Work instruction -
Find the string "pink" in the data, and copy out each line that has it.

Given records START

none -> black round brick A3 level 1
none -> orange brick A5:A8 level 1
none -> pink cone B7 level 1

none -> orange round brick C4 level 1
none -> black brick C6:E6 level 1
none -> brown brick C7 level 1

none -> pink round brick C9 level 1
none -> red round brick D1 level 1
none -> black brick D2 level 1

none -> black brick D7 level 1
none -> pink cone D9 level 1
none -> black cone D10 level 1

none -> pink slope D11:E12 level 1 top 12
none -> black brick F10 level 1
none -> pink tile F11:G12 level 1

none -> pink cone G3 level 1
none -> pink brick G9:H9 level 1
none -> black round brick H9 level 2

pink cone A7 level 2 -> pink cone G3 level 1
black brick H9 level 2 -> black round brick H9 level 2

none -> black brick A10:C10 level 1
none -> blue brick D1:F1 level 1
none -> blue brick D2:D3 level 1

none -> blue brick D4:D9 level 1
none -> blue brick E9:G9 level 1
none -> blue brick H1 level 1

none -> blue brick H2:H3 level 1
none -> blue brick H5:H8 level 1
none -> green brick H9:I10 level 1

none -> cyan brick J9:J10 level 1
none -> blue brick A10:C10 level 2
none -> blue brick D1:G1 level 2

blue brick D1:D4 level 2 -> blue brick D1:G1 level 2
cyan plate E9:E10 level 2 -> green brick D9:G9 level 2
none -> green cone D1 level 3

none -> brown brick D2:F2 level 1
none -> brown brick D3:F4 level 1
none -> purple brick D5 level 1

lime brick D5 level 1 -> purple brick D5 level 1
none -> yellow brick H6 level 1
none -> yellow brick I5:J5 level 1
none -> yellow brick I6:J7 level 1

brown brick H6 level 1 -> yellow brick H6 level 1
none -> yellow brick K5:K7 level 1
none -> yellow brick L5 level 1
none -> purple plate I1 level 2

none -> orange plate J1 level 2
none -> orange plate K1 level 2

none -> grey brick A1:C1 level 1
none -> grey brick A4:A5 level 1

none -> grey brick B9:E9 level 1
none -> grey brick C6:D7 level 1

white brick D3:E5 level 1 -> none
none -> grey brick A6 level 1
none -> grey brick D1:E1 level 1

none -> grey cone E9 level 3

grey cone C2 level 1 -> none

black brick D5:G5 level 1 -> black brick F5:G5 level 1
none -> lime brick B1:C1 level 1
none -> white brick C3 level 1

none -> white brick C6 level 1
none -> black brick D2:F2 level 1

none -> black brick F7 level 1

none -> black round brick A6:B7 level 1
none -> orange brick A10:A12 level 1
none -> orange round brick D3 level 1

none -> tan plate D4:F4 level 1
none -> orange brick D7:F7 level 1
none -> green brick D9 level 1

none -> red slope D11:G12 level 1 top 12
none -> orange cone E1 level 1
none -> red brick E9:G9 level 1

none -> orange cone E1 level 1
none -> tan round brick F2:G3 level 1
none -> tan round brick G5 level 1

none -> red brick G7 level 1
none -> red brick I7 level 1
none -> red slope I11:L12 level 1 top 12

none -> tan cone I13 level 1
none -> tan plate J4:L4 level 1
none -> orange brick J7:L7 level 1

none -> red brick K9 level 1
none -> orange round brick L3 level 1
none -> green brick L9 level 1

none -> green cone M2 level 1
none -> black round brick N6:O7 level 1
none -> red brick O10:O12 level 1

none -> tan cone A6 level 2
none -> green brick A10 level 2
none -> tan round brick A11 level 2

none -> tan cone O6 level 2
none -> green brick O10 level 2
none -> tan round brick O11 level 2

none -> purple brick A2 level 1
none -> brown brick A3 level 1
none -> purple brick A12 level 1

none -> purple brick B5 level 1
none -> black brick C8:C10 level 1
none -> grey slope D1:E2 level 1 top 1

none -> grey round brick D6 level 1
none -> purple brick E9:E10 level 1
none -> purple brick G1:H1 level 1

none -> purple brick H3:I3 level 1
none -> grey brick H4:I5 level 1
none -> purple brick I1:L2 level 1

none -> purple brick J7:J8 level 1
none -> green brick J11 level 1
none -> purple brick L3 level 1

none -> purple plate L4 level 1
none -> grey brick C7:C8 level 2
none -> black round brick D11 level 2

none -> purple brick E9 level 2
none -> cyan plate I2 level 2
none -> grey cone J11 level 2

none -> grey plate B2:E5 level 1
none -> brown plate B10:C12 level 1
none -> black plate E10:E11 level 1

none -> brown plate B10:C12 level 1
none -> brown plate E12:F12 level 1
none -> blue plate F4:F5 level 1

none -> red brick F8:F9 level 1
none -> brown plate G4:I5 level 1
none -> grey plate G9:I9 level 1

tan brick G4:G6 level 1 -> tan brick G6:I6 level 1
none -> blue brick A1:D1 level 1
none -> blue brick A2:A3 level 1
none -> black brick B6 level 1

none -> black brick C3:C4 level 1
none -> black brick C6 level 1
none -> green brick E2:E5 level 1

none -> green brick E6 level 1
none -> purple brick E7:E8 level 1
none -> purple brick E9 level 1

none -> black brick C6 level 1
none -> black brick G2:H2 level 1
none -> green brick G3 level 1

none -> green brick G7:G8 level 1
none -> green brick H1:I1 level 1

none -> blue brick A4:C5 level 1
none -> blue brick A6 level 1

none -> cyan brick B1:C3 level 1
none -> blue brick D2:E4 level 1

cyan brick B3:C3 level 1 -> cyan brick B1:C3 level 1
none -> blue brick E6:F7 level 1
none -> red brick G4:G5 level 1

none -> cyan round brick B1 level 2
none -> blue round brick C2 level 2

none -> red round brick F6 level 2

Given records END

Result of this exercise -
none -> pink cone B7 level 1
none -> pink round brick C9 level 1
none -> pink cone D9 level 1
none -> pink slope D11:E12 level 1 top 12
none -> pink tile F11:G12 level 1
none -> pink cone G3 level 1
none -> pink brick G9:H9 level 1
pink cone A7 level 2 -> pink cone G3 level 1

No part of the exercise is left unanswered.